-- Yang harus dikerjakan --
Tuliskan kembali seluruh data di bawah ini dengan mengganti "Release details" menjadi "Release info", dan biarkan bagian lainnya tetap sama. Gambar tidak perlu disertakan dalam jawaban.

[Data pencarian kata dan elemen]
──────
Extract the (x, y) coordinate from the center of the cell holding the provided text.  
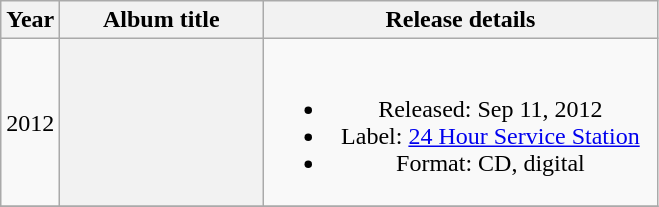
Released: Sep 11, 2012Label: 24 Hour Service StationFormat: CD, digital (460, 122)
Year (30, 20)
Album title (162, 20)
2012 (30, 122)
Release details (460, 20)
──────
-- Jawaban latihan --
Extract the (x, y) coordinate from the center of the cell holding the provided text.  
Released: Sep 11, 2012Label: 24 Hour Service StationFormat: CD, digital (460, 122)
Year (30, 20)
Album title (162, 20)
2012 (30, 122)
Release info (460, 20)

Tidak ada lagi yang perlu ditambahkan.